> Try it
How many lines in this material include the string "none"? Answer with the number and nothing further.

> Data shown
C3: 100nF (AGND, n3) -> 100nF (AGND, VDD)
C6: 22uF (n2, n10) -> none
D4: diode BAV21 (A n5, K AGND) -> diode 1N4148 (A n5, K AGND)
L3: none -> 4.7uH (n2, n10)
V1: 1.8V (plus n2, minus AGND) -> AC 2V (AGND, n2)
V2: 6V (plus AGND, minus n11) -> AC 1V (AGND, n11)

> Exercise response
2